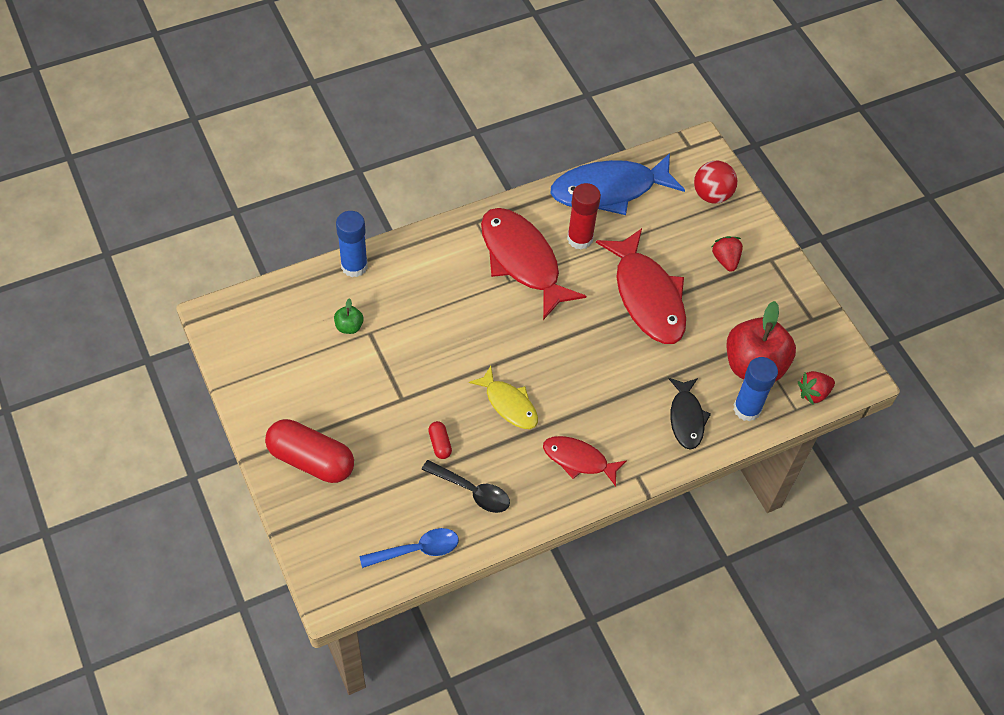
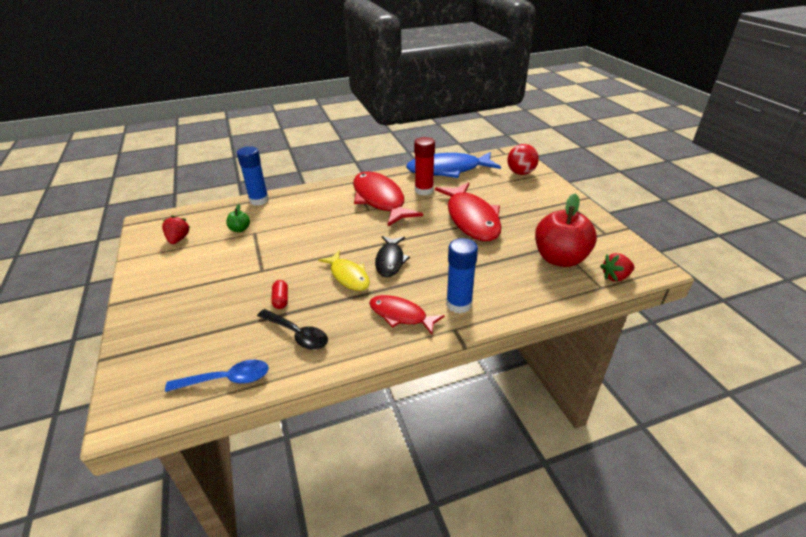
camera: 10 degrees right, 20 degrees down
(311, 460) = (166, 307): red capsule -> none
(686, 418) = (501, 290): black fish -> black fish (390, 261)
(725, 260) = (532, 202): red strawberry -> red strawberry (178, 239)
(747, 409) = (556, 285): blue glue stick -> blue glue stick (459, 304)

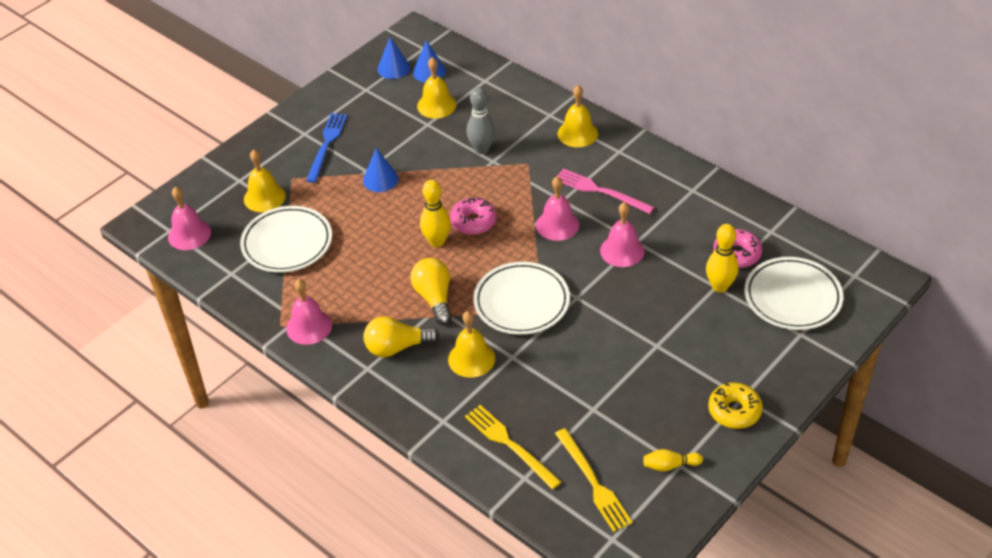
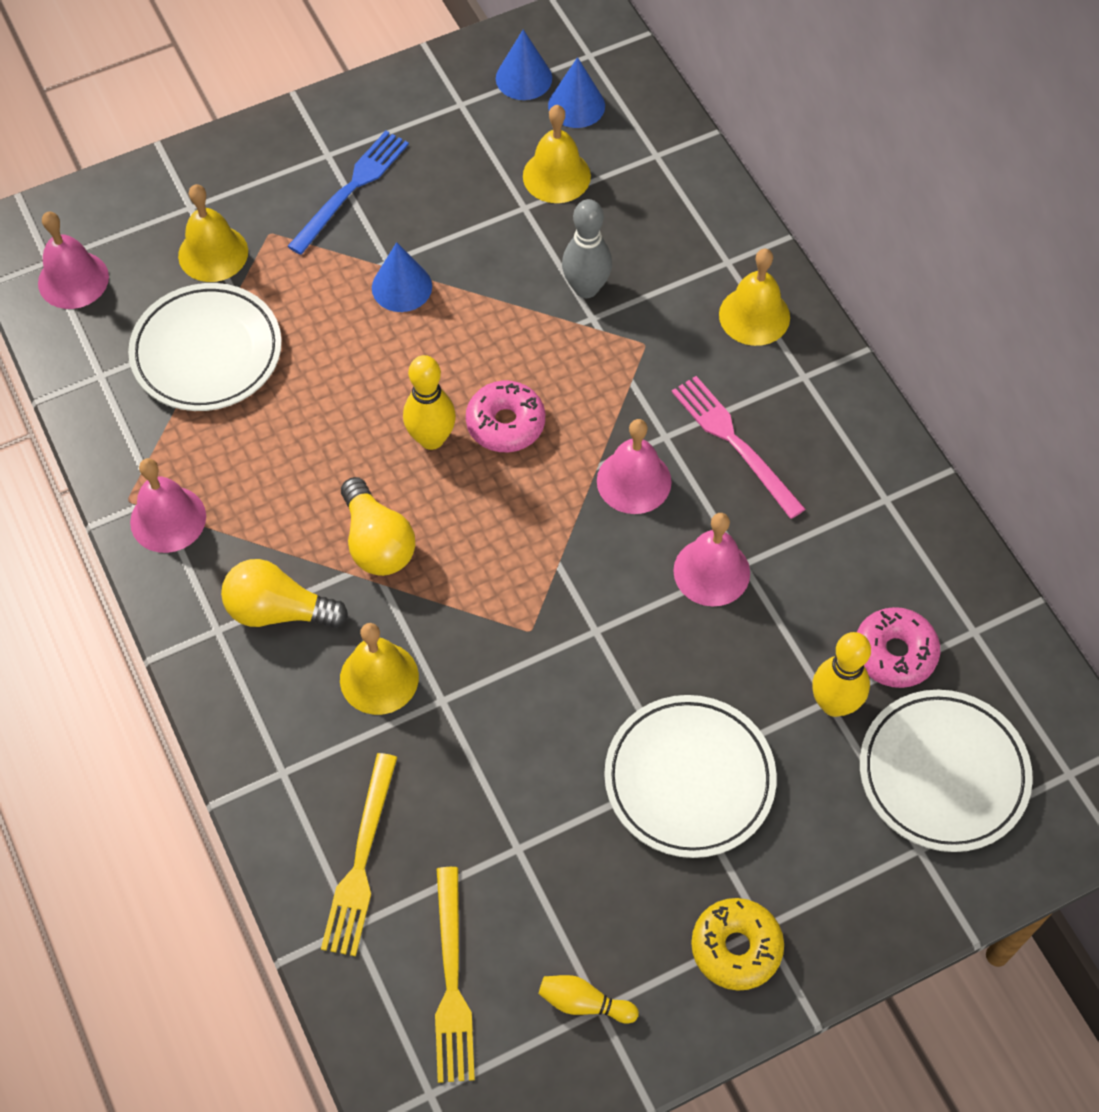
camera: 20 degrees right, 15 degrees up
(434, 298) = (377, 542): yellow light bulb -> yellow light bulb turned 150 degrees clockwise
(510, 445) = (361, 859): yellow fork -> yellow fork turned 150 degrees counterclockwise
(521, 302) = (506, 605): white plate -> white plate (689, 779)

> [DIRECTIONS]: The word "right" appears in some lines of the data. Copy every one of those lines.

> [WRITTEN REPLY]:
camera: 10 degrees right, 20 degrees down
camera: 20 degrees right, 15 degrees up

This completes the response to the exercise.